━━ ENTRIES PROVIDED ━━

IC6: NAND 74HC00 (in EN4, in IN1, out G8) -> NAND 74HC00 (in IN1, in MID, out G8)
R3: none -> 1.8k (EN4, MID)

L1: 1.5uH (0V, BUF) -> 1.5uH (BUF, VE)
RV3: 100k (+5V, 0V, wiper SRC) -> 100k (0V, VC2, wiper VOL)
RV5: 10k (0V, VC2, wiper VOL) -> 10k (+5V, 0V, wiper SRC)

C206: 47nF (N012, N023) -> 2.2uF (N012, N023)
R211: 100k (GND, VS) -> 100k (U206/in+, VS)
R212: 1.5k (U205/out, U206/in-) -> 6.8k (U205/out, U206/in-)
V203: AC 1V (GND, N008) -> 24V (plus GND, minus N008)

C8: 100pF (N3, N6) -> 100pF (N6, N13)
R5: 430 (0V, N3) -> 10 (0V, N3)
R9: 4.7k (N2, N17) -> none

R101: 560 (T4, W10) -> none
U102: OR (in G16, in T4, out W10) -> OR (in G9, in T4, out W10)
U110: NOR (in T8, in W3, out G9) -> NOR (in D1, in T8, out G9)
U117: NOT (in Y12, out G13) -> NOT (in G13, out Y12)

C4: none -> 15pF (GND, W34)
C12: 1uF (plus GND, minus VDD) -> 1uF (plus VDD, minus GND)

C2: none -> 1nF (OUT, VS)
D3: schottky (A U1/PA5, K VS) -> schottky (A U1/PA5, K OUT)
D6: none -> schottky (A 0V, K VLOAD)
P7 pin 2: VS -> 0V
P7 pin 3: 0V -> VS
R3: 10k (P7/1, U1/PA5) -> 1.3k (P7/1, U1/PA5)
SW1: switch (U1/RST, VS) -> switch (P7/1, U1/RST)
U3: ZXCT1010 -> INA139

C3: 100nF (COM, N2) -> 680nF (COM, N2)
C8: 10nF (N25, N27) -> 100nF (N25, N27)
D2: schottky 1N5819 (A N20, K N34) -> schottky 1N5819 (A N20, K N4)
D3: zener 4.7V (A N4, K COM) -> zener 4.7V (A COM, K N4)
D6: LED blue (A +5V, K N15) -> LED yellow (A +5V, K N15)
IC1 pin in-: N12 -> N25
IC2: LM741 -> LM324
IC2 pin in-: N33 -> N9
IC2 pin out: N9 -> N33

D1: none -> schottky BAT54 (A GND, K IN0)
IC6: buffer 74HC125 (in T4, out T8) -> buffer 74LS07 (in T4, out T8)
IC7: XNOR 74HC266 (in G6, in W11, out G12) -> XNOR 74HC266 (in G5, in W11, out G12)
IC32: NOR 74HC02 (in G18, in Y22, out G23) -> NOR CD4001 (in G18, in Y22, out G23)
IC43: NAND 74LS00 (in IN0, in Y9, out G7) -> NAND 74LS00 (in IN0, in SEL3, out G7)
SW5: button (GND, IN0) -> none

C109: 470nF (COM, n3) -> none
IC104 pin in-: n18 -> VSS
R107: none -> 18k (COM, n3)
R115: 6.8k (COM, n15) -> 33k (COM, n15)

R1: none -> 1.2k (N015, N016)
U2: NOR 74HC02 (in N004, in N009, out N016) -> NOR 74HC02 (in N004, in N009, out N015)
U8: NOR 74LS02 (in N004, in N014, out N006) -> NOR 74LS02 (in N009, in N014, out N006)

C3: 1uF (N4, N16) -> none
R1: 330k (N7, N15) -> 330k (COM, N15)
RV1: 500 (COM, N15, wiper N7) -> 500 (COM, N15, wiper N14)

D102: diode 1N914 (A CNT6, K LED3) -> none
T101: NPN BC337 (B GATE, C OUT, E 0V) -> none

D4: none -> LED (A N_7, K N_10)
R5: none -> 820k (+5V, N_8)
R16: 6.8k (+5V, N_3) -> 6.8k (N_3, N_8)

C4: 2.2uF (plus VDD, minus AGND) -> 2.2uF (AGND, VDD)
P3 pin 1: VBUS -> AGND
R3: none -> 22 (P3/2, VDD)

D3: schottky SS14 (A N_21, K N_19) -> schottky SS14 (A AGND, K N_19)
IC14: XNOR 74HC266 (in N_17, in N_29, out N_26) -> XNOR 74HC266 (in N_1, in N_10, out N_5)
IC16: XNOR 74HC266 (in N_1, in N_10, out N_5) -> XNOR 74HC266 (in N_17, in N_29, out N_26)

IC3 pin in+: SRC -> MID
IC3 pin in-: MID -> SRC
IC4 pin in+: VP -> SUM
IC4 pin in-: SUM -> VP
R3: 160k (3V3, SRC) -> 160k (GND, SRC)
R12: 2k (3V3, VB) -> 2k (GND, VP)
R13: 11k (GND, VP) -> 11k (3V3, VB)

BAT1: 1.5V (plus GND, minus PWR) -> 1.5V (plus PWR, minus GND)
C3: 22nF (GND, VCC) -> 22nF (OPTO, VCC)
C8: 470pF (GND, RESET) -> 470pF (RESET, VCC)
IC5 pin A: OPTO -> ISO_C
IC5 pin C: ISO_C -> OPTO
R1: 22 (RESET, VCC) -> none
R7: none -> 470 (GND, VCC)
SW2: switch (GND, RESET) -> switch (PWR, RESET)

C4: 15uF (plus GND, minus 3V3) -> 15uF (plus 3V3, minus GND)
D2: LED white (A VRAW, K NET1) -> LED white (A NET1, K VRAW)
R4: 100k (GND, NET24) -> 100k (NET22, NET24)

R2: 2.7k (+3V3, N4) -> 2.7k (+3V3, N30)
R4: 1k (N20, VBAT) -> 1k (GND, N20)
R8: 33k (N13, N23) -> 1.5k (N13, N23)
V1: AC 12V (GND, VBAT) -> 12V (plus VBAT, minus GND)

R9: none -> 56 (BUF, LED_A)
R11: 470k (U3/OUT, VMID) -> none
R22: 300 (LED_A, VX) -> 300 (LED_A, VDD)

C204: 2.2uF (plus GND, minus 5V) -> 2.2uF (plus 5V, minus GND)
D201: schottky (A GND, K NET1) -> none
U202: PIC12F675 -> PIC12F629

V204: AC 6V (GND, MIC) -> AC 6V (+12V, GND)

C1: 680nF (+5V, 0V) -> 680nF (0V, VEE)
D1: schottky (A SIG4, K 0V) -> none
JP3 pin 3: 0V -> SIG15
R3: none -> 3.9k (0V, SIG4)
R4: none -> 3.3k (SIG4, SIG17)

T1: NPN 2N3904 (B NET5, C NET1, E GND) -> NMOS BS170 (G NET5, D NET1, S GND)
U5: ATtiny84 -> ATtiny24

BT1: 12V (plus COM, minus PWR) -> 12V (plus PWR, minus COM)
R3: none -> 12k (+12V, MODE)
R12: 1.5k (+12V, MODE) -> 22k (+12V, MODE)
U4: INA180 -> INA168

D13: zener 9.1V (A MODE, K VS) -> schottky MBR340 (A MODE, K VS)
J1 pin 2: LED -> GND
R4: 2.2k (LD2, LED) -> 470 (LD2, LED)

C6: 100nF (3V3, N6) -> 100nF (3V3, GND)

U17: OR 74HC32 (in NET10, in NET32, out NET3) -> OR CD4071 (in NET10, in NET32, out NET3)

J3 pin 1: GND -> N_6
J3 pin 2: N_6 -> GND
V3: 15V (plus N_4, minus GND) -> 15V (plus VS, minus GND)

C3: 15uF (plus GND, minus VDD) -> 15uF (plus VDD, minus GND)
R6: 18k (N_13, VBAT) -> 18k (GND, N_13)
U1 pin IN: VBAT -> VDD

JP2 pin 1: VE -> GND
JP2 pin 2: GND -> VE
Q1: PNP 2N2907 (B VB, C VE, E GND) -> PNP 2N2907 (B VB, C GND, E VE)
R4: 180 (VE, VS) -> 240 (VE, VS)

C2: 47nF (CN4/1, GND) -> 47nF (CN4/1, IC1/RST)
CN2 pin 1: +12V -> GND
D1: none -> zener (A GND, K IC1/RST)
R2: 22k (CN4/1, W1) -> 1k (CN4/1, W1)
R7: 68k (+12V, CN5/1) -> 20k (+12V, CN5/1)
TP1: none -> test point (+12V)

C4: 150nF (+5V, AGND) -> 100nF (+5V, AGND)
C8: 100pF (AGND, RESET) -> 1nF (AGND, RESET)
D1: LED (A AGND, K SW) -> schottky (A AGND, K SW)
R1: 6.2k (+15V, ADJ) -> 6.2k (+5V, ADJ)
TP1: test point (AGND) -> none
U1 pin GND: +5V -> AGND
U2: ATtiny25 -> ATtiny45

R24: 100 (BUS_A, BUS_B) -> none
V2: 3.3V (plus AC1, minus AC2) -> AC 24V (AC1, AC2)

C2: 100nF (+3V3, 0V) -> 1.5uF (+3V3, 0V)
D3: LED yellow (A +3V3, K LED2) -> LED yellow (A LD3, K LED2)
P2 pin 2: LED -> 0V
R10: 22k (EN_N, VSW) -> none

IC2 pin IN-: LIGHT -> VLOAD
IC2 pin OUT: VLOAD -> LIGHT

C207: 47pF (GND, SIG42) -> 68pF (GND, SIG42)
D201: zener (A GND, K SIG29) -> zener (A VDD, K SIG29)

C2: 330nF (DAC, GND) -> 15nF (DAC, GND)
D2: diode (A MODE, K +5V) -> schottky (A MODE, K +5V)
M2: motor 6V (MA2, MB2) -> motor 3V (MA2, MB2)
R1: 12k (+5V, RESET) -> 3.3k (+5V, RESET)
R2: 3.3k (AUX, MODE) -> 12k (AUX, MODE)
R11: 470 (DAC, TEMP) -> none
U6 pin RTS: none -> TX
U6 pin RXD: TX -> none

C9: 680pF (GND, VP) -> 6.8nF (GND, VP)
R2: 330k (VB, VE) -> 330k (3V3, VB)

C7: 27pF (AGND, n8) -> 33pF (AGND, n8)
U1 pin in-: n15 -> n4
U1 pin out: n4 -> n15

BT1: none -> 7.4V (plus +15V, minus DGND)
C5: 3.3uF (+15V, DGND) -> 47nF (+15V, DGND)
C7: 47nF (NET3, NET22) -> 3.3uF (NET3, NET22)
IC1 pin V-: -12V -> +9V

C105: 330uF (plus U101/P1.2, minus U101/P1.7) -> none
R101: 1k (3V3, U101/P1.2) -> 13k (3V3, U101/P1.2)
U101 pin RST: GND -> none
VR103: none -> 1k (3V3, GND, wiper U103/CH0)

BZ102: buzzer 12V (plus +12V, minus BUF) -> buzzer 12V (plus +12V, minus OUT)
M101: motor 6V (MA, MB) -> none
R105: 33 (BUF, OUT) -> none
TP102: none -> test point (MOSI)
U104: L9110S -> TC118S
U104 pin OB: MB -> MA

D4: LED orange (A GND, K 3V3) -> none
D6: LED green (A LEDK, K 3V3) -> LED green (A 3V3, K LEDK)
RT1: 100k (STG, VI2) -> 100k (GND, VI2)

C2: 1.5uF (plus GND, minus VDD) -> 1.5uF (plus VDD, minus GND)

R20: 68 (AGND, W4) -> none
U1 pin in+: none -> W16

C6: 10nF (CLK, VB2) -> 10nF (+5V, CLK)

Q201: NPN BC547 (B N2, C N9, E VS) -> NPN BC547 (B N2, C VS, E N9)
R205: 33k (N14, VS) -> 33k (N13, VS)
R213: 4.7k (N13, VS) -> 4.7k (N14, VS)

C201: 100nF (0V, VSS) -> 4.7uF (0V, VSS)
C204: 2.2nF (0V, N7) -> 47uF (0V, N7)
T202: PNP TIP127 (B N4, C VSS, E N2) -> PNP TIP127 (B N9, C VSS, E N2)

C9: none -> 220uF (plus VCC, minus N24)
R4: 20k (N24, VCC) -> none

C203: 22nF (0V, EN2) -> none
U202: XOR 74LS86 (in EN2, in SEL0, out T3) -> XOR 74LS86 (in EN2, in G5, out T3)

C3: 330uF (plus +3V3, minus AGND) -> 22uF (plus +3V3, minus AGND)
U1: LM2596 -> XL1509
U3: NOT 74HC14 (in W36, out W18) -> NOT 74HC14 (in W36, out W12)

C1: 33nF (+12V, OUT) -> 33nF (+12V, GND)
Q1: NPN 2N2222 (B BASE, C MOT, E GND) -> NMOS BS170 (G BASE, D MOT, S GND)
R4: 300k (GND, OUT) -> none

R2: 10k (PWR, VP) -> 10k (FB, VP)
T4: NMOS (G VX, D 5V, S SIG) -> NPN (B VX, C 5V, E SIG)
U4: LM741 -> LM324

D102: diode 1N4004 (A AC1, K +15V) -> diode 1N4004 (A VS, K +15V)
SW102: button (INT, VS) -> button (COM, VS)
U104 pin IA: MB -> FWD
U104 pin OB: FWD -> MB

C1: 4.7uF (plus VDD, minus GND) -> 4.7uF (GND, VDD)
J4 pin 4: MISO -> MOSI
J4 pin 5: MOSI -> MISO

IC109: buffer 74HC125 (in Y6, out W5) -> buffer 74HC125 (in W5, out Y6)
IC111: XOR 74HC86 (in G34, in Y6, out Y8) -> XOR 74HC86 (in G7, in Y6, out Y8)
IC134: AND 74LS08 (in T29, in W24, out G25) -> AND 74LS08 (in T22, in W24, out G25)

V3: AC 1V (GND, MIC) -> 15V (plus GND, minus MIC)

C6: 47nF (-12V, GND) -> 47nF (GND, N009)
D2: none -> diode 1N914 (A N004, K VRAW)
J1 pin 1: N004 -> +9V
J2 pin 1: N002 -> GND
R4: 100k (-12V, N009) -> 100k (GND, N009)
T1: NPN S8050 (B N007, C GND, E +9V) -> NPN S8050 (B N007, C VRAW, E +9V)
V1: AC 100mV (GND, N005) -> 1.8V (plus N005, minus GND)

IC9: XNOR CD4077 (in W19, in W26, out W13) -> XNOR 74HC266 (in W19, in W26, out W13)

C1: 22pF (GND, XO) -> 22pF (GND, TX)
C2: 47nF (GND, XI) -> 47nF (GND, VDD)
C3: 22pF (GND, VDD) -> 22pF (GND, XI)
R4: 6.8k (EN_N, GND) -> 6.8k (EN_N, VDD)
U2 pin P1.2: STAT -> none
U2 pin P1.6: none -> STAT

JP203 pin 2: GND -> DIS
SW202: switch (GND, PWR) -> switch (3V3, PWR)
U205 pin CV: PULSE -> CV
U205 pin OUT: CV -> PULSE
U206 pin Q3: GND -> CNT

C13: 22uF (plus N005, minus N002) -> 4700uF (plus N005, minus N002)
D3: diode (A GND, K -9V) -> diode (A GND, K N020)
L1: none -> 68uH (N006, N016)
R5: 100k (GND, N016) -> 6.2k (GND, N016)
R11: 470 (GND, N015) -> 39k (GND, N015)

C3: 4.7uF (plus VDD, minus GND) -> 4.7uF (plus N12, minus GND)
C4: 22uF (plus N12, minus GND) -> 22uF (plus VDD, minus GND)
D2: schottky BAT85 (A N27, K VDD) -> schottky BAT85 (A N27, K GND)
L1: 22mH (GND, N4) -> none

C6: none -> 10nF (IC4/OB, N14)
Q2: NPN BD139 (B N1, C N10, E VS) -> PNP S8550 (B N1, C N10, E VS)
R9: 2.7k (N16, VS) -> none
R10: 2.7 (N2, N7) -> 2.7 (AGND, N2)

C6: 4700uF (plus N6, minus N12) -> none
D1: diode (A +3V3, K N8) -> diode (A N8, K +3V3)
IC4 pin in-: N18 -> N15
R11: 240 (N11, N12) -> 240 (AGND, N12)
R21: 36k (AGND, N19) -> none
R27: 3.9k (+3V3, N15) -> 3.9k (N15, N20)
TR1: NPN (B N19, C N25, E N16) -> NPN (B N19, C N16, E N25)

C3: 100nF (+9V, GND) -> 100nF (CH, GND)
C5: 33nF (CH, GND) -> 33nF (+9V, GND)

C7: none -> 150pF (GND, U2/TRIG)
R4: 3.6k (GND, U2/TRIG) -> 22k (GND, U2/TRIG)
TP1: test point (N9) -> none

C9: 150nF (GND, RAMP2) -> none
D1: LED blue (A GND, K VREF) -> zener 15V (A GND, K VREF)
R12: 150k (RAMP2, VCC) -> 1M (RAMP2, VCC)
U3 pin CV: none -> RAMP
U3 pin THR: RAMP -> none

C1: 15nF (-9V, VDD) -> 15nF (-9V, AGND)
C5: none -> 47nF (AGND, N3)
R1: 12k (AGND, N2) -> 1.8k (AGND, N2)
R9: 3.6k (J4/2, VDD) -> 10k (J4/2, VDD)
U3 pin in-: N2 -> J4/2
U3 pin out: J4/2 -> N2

━━━

▶ **INSTRUCTIONS TO FOLLOW**: Reproduce the entries exactly, starting at their first line and stopping after the line with "C12: 1uF (plus".

▶ **SOLUTION TO THIS PROBLEM**:
IC6: NAND 74HC00 (in EN4, in IN1, out G8) -> NAND 74HC00 (in IN1, in MID, out G8)
R3: none -> 1.8k (EN4, MID)

L1: 1.5uH (0V, BUF) -> 1.5uH (BUF, VE)
RV3: 100k (+5V, 0V, wiper SRC) -> 100k (0V, VC2, wiper VOL)
RV5: 10k (0V, VC2, wiper VOL) -> 10k (+5V, 0V, wiper SRC)

C206: 47nF (N012, N023) -> 2.2uF (N012, N023)
R211: 100k (GND, VS) -> 100k (U206/in+, VS)
R212: 1.5k (U205/out, U206/in-) -> 6.8k (U205/out, U206/in-)
V203: AC 1V (GND, N008) -> 24V (plus GND, minus N008)

C8: 100pF (N3, N6) -> 100pF (N6, N13)
R5: 430 (0V, N3) -> 10 (0V, N3)
R9: 4.7k (N2, N17) -> none

R101: 560 (T4, W10) -> none
U102: OR (in G16, in T4, out W10) -> OR (in G9, in T4, out W10)
U110: NOR (in T8, in W3, out G9) -> NOR (in D1, in T8, out G9)
U117: NOT (in Y12, out G13) -> NOT (in G13, out Y12)

C4: none -> 15pF (GND, W34)
C12: 1uF (plus GND, minus VDD) -> 1uF (plus VDD, minus GND)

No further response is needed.